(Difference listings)
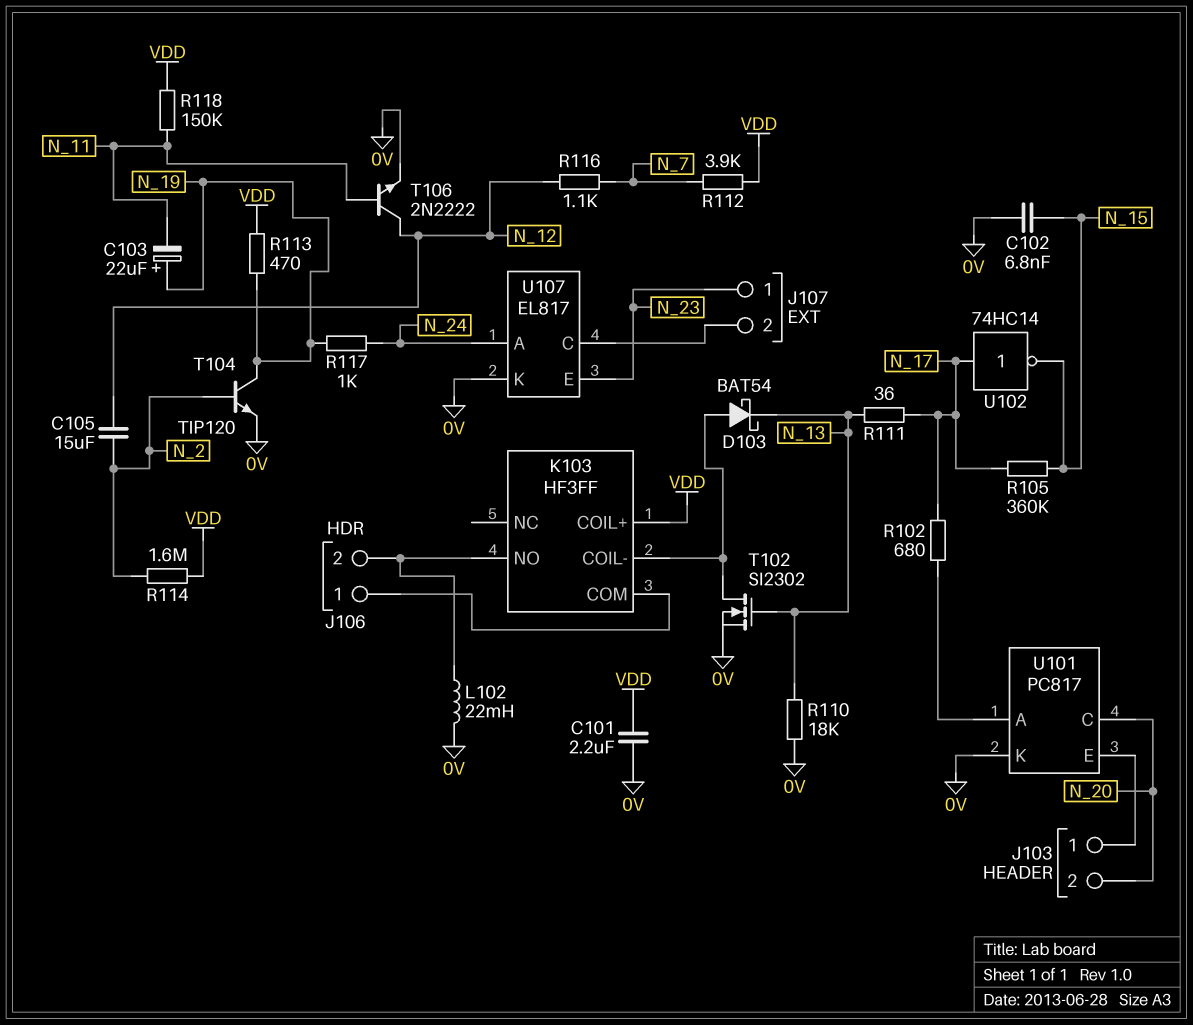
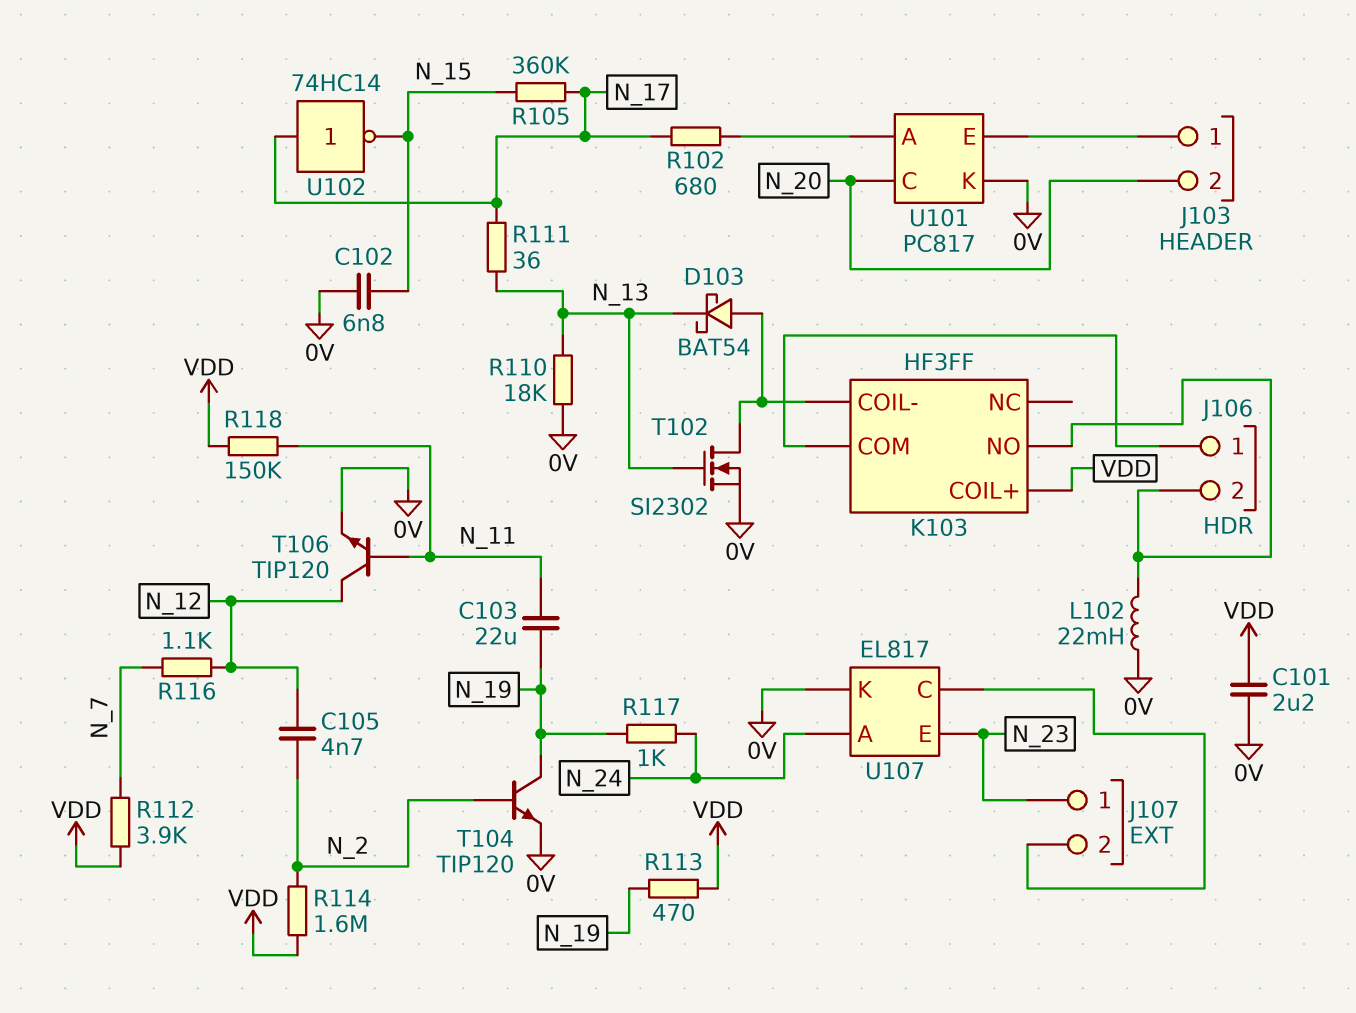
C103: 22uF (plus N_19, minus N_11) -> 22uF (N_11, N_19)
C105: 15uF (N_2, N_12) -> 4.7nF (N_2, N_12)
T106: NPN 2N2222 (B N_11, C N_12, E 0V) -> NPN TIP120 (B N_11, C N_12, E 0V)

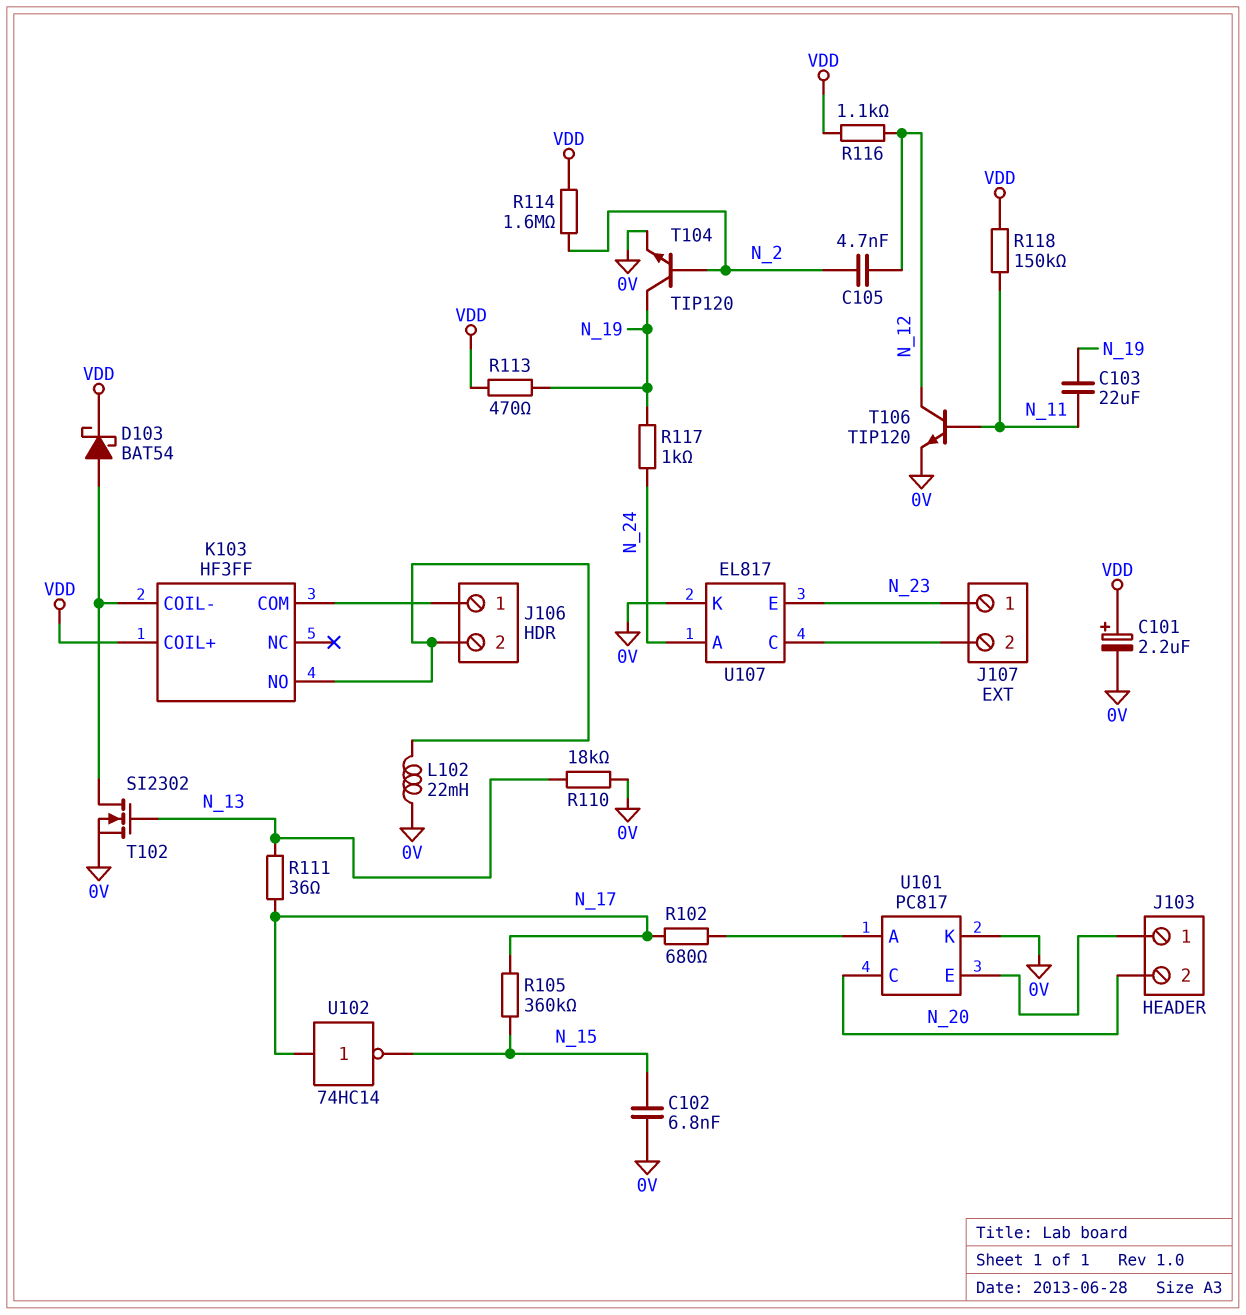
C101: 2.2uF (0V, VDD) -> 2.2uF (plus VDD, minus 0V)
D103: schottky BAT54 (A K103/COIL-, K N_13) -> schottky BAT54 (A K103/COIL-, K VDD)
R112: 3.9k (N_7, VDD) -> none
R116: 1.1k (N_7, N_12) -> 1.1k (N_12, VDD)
...
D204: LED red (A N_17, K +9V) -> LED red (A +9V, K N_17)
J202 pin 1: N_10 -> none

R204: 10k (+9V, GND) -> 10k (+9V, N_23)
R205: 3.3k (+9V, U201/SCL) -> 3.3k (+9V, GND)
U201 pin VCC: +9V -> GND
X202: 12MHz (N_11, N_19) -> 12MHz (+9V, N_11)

§ **Task to complete**: Above are the records; repeat exactly the lines from the one holding "C101: 2.2uF (0V, VDD)" down to the one holding "R116: 1.1k (N_7, N_12) -> 1.1k (N_12, VDD)", end lines included.

§ **Solution**:
C101: 2.2uF (0V, VDD) -> 2.2uF (plus VDD, minus 0V)
D103: schottky BAT54 (A K103/COIL-, K N_13) -> schottky BAT54 (A K103/COIL-, K VDD)
R112: 3.9k (N_7, VDD) -> none
R116: 1.1k (N_7, N_12) -> 1.1k (N_12, VDD)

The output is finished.